Your task: Starting from the line with "C1: 680nF (3V3, GND) -> 100nF (3V3, GND)", transcribe each line to the end of the records below. Copy them exactly and write nothing else.

Available records:
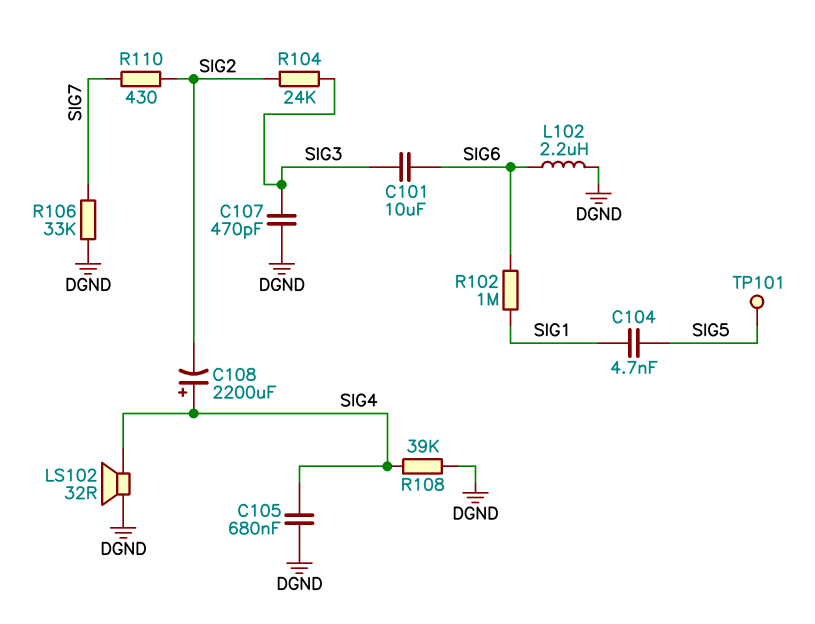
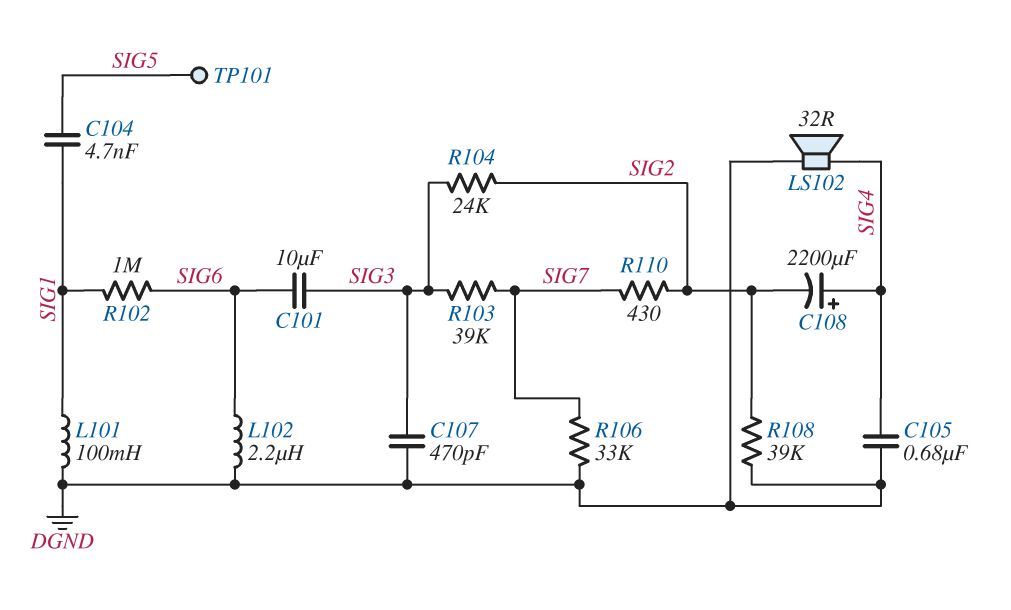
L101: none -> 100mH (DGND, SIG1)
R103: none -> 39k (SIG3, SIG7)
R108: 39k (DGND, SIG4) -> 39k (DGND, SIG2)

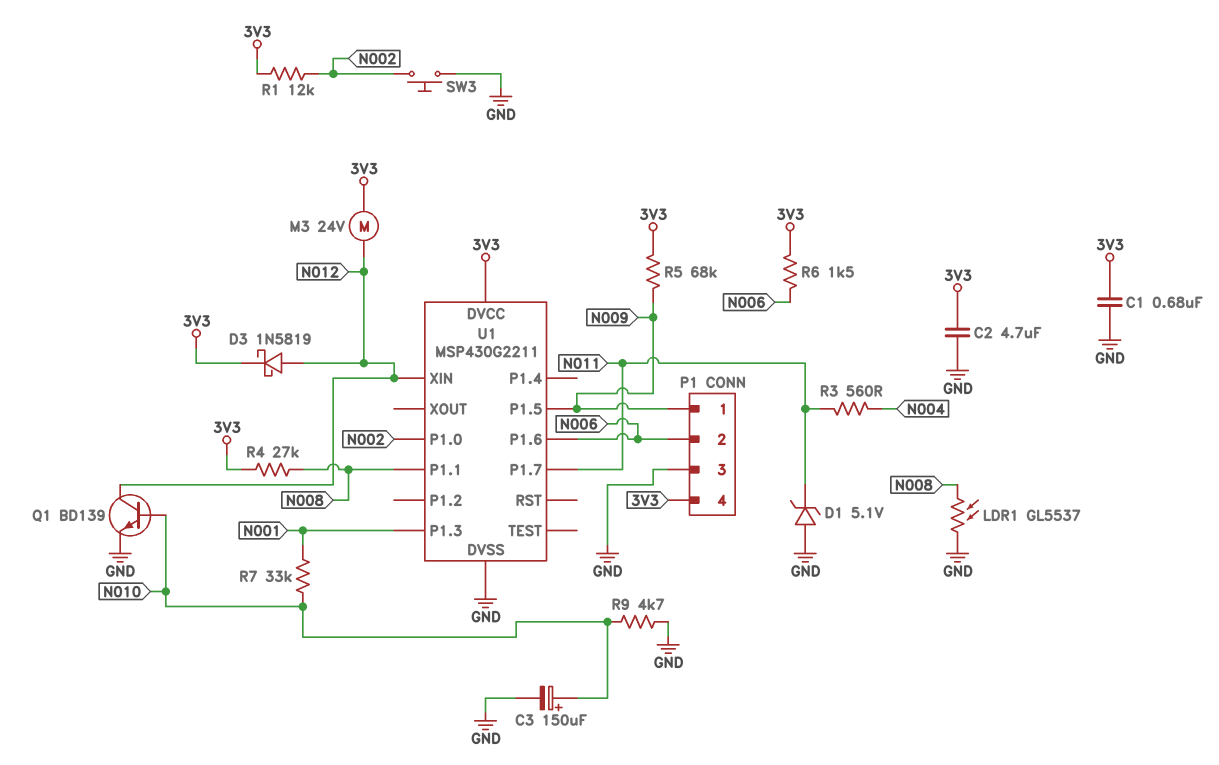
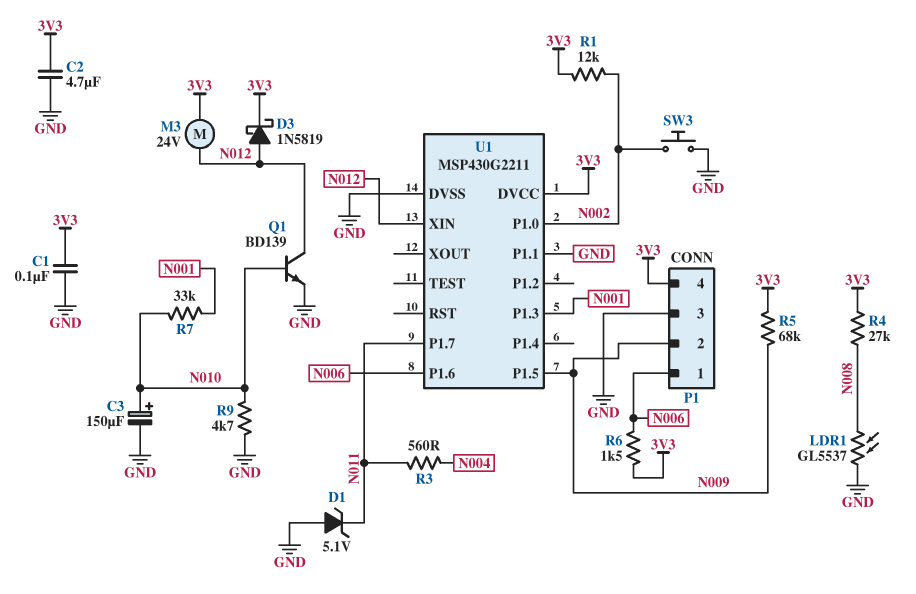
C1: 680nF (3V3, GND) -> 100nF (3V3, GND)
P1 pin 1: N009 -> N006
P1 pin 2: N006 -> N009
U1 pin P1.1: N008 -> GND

The completed task:
C1: 680nF (3V3, GND) -> 100nF (3V3, GND)
P1 pin 1: N009 -> N006
P1 pin 2: N006 -> N009
U1 pin P1.1: N008 -> GND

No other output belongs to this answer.